ACTIVITY: Without changing a word, copy every line of the listing below and leave out the images.

★ ★ ★

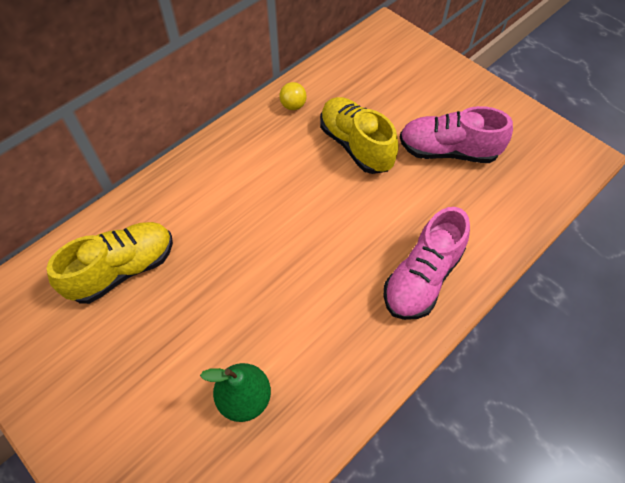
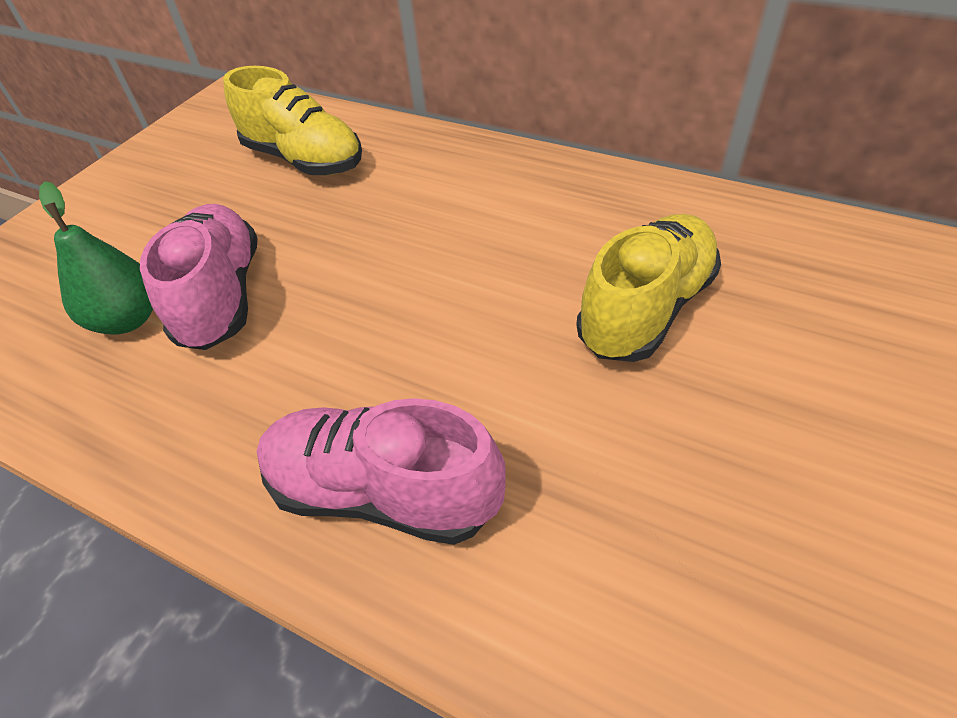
camera: 75 degrees right, 10 degrees down
(293, 106) = (675, 210): yellow ball -> none
(448, 151) = (741, 463): pink shoe -> pink shoe (221, 296)

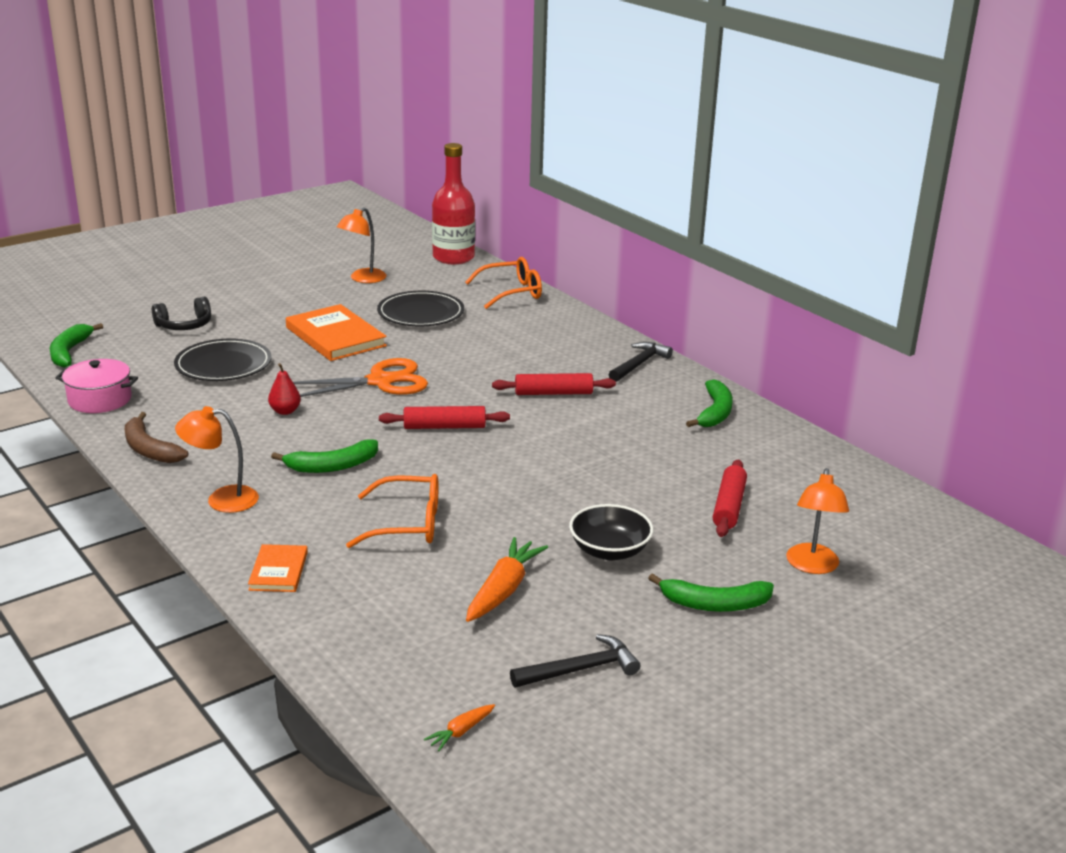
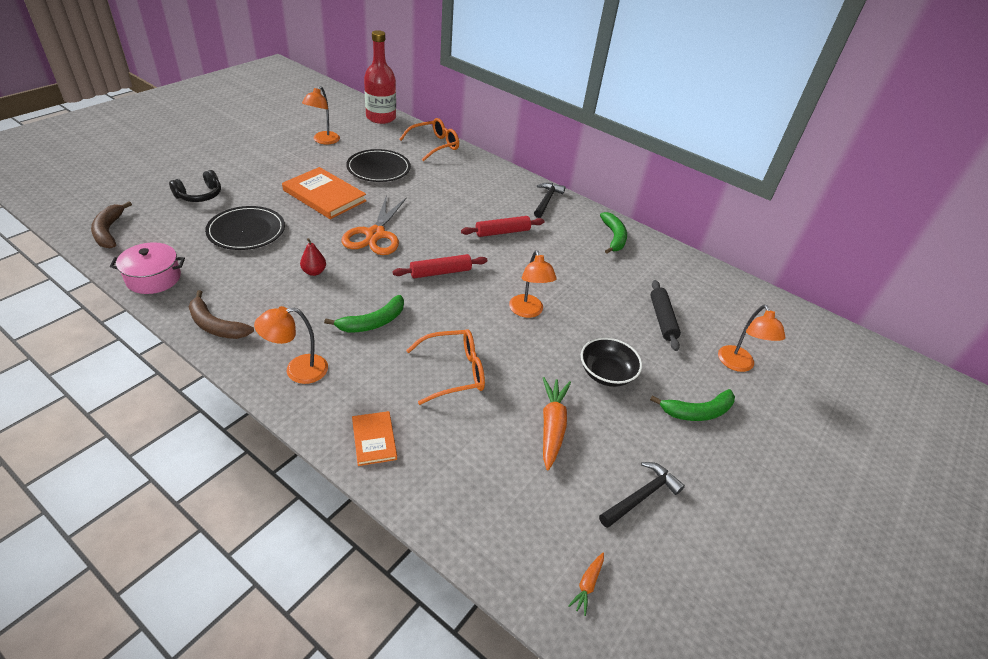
camera: 20 degrees left, 15 degrees up
(69, 352) = (109, 231): green banana -> brown banana
(380, 381) = (375, 234): orange scissors -> orange scissors turned 135 degrees clockwise
(539, 477) = (528, 311): none -> orange lamp
(729, 506) = (662, 319): red rolling pin -> black rolling pin

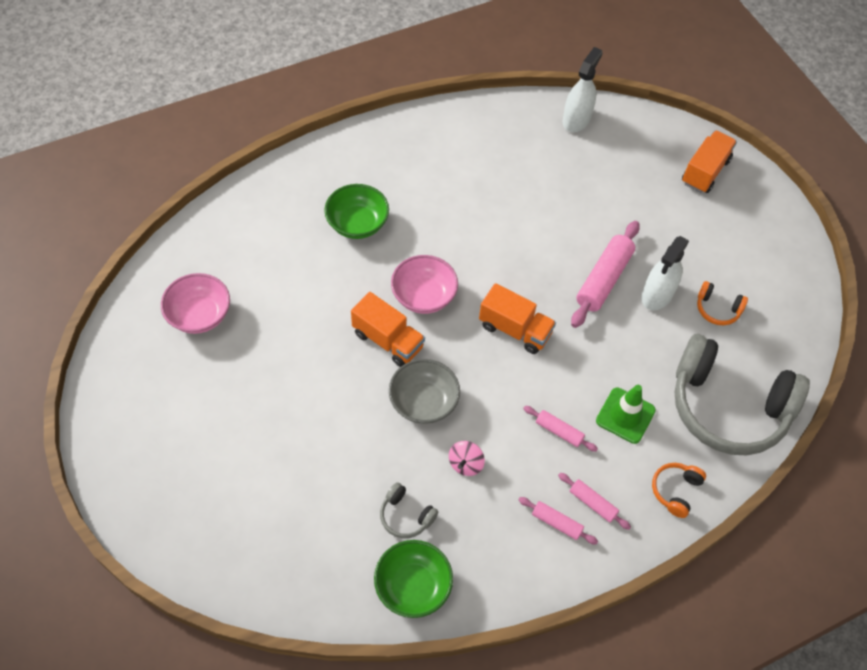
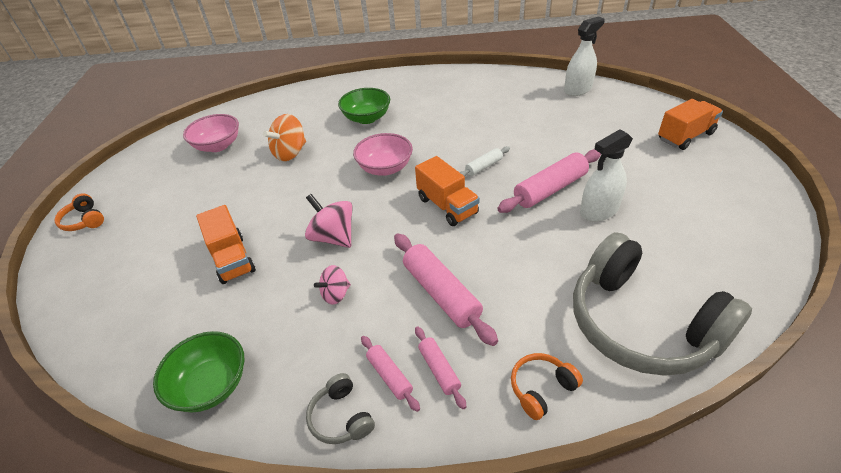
camera: 30 degrees right, 15 degrees down
(300, 303) = (290, 153): none -> orange spinning top
(388, 340) = (336, 189): orange truck -> orange truck (232, 259)
(406, 516) = (252, 320): grey headphones -> grey headphones (341, 417)
(423, 402) = (333, 237): grey bowl -> pink spinning top
(526, 266) = (483, 166): none -> white rolling pin
(559, 431) = (441, 293): pink rolling pin -> pink rolling pin, size x1.87
(625, 415) = (518, 299): green traffic cone -> none
(717, 309) = (660, 235): orange headphones -> orange headphones (84, 220)

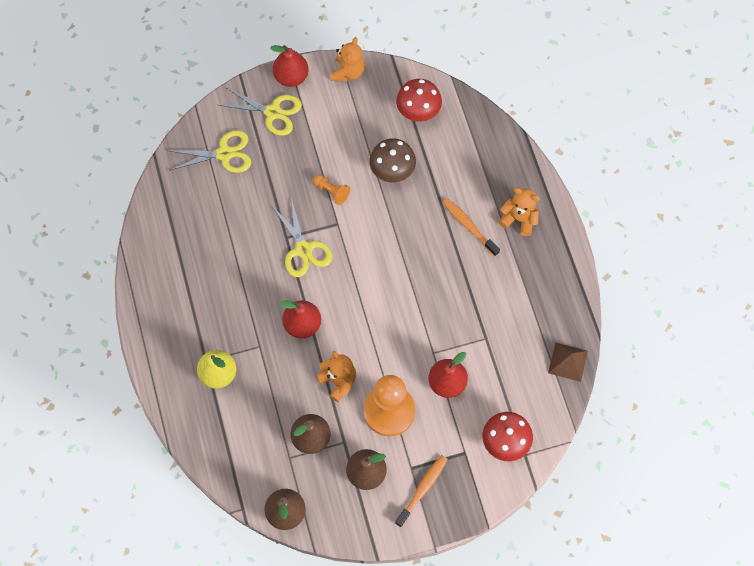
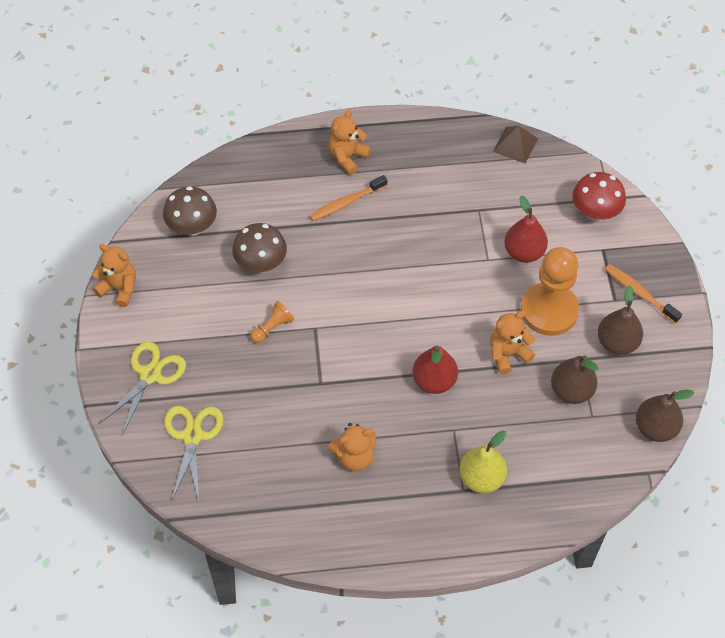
camera: 80 degrees left, 10 degrees down
(223, 274) = (354, 457): none -> orange teddy bear
(291, 77) = (107, 349): red pear -> none
(303, 249) = (340, 367): yellow scissors -> none
(418, 111) = (192, 227): red mushroom -> brown mushroom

★ ★ ★

EXERCISE SOLUTION:
camera: 75 degrees right, 10 degrees down
(293, 106) = (675, 210): yellow ball -> none
(448, 151) = (741, 463): pink shoe -> pink shoe (221, 296)

camera: 20 degrees left, 15 degrees up
(69, 352) = (109, 231): green banana -> brown banana
(380, 381) = (375, 234): orange scissors -> orange scissors turned 135 degrees clockwise
(539, 477) = (528, 311): none -> orange lamp
(729, 506) = (662, 319): red rolling pin -> black rolling pin

camera: 30 degrees right, 15 degrees down
(300, 303) = (290, 153): none -> orange spinning top
(388, 340) = (336, 189): orange truck -> orange truck (232, 259)
(406, 516) = (252, 320): grey headphones -> grey headphones (341, 417)
(423, 402) = (333, 237): grey bowl -> pink spinning top
(526, 266) = (483, 166): none -> white rolling pin
(559, 431) = (441, 293): pink rolling pin -> pink rolling pin, size x1.87
(625, 415) = (518, 299): green traffic cone -> none
(717, 309) = (660, 235): orange headphones -> orange headphones (84, 220)

camera: 80 degrees left, 10 degrees down
(223, 274) = (354, 457): none -> orange teddy bear
(291, 77) = (107, 349): red pear -> none
(303, 249) = (340, 367): yellow scissors -> none
(418, 111) = (192, 227): red mushroom -> brown mushroom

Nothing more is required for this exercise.